# WHAT THE TASK REQUIRES:
Please give back every entry in full, word for word, but none of the pictures.

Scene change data
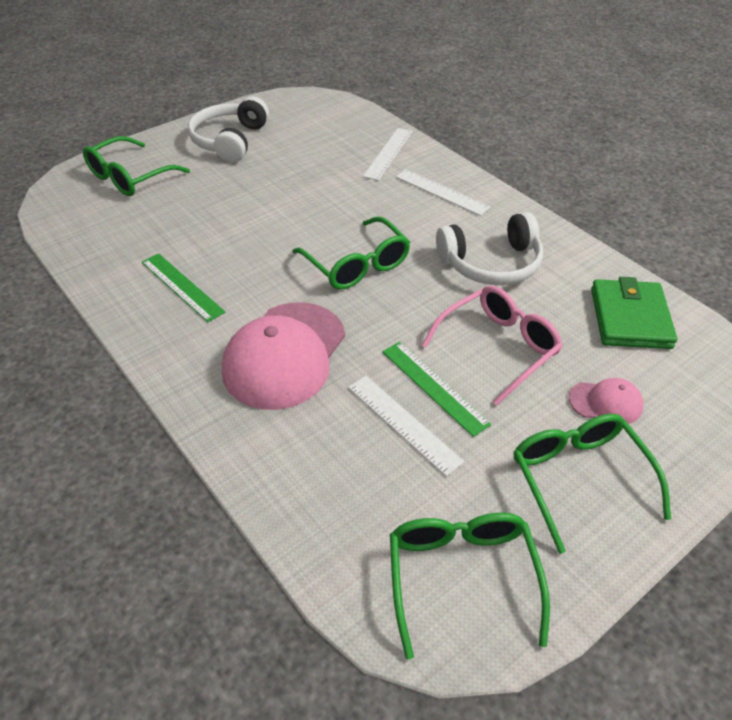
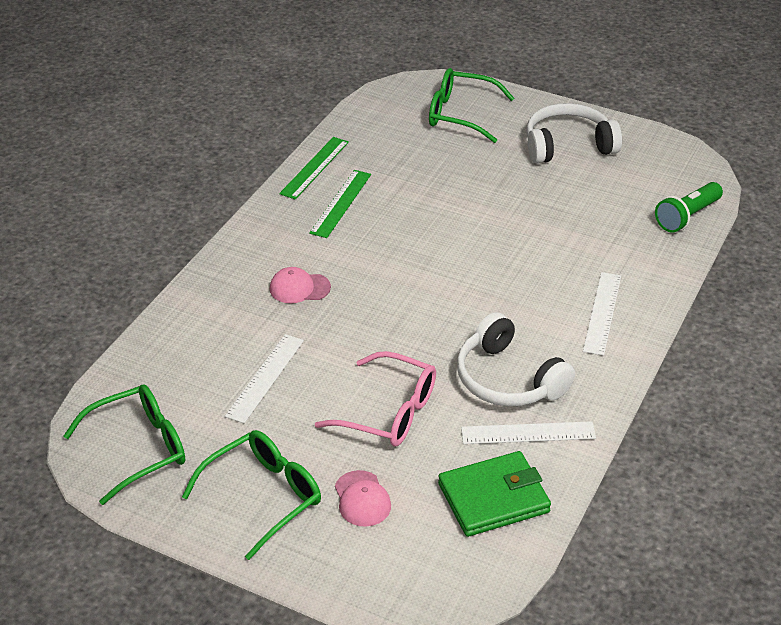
camera: 65 degrees right, 5 degrees down
(284, 355) = (299, 288): pink cap -> pink cap, size x0.47
(356, 264) = (441, 291): green glasses -> none
(362, 121) = (687, 217): none -> green flashlight
(388, 153) = (640, 255): white ruler -> white ruler (528, 433)
(434, 387) = (315, 384): green ruler -> green ruler (314, 167)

# OUTPUT FOR THIS TASK:
camera: 65 degrees right, 5 degrees down
(284, 355) = (299, 288): pink cap -> pink cap, size x0.47
(356, 264) = (441, 291): green glasses -> none
(362, 121) = (687, 217): none -> green flashlight
(388, 153) = (640, 255): white ruler -> white ruler (528, 433)
(434, 387) = (315, 384): green ruler -> green ruler (314, 167)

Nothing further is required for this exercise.